EXERCISE DETAILS ▸ Could every line of the listing be output exactly, with the pictures skipped?

----

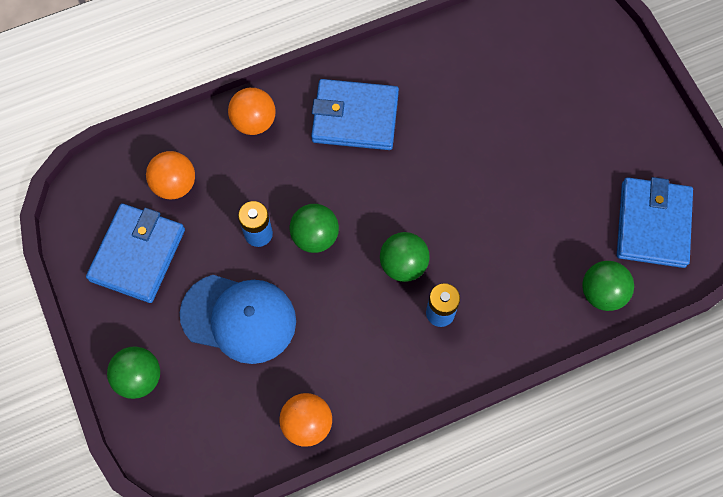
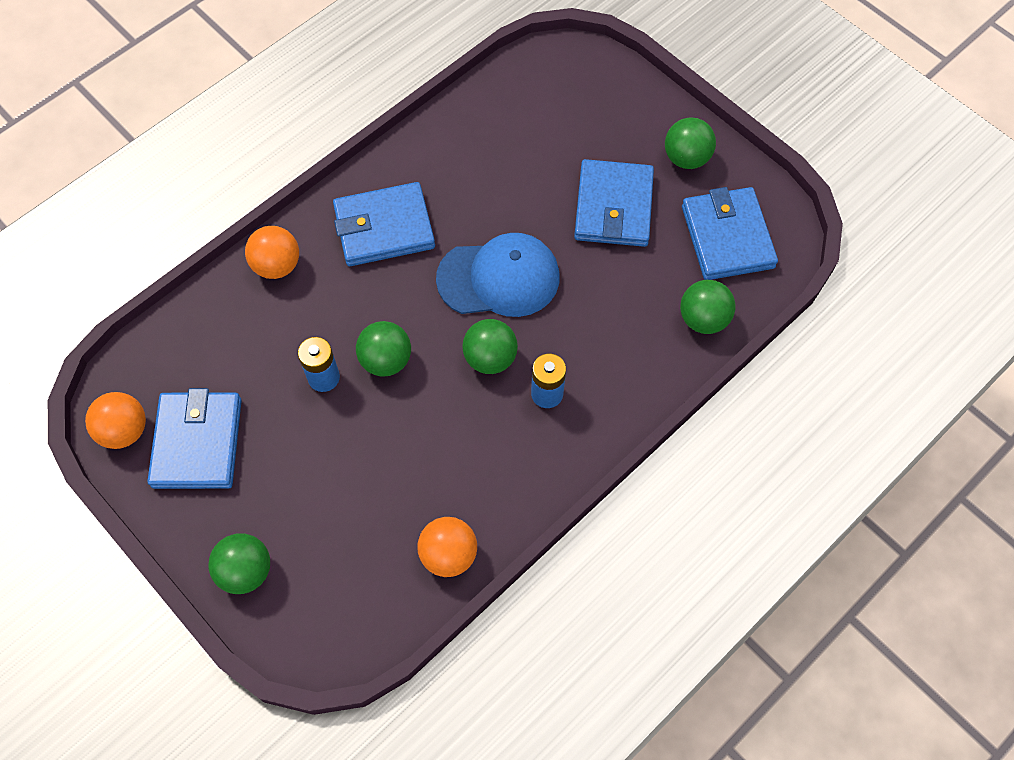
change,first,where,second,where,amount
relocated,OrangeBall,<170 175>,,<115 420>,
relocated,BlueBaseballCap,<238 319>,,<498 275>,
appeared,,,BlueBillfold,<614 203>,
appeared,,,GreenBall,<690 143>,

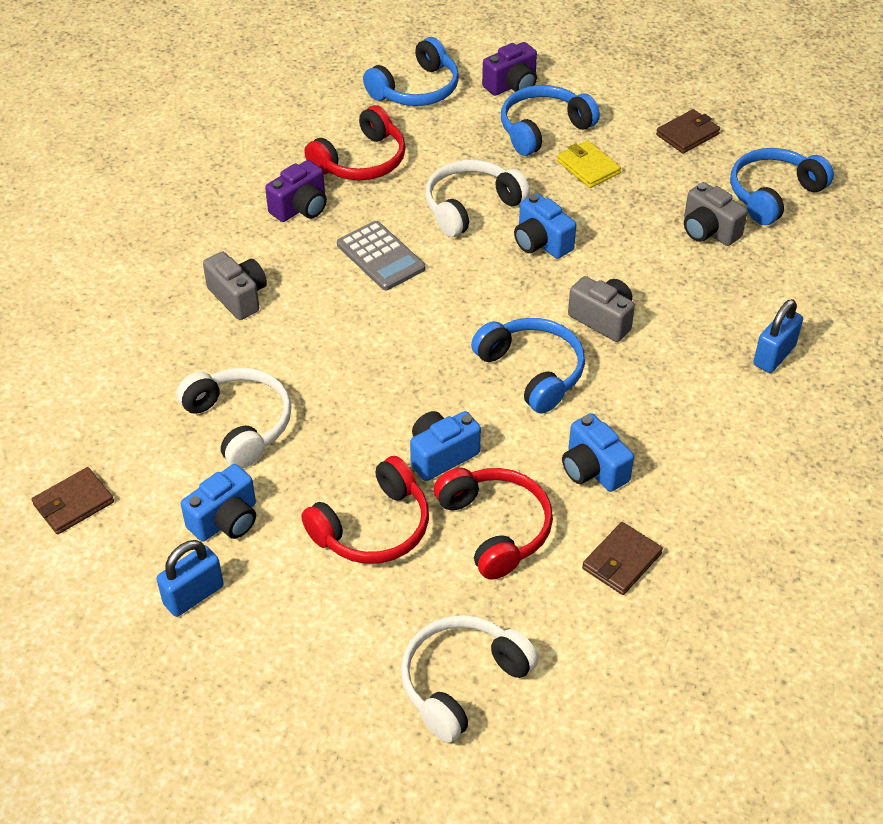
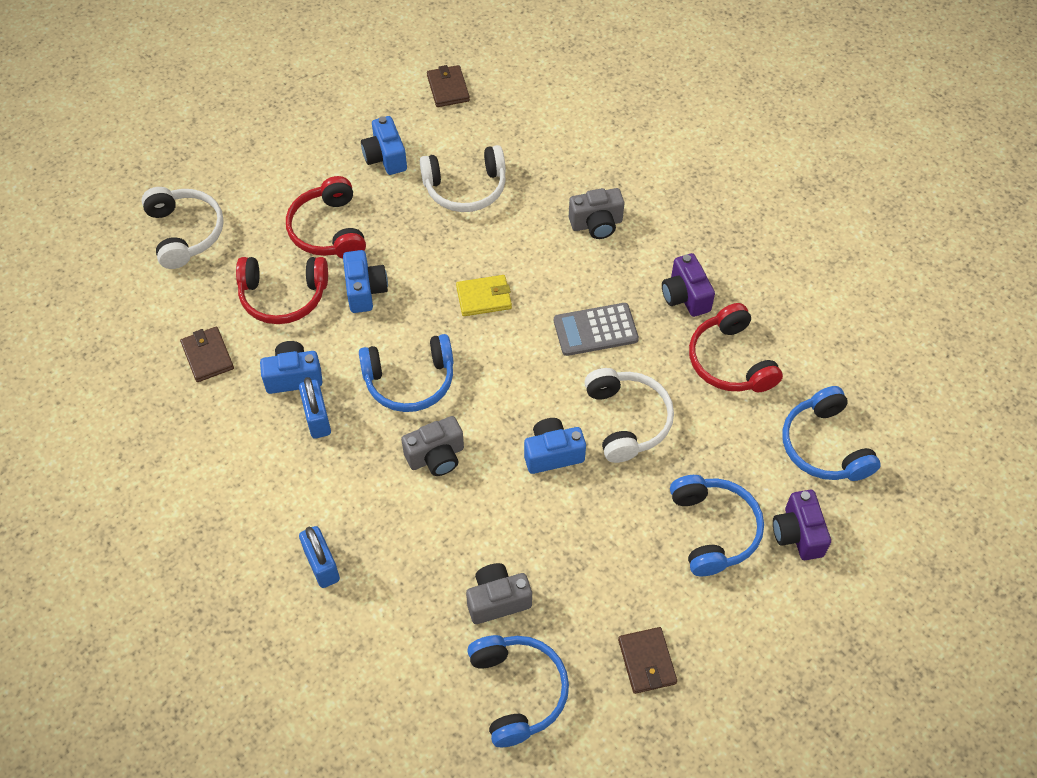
change,first,where,second,where,amount
relocated,BluePadlock,<190 578>,,<315 408>,
relocated,GoldenBillfold,<589 164>,,<484 295>,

----

SOLUTION TO THIS TASK ▸
change,first,where,second,where,amount
relocated,OrangeBall,<170 175>,,<115 420>,
relocated,BlueBaseballCap,<238 319>,,<498 275>,
appeared,,,BlueBillfold,<614 203>,
appeared,,,GreenBall,<690 143>,

change,first,where,second,where,amount
relocated,BluePadlock,<190 578>,,<315 408>,
relocated,GoldenBillfold,<589 164>,,<484 295>,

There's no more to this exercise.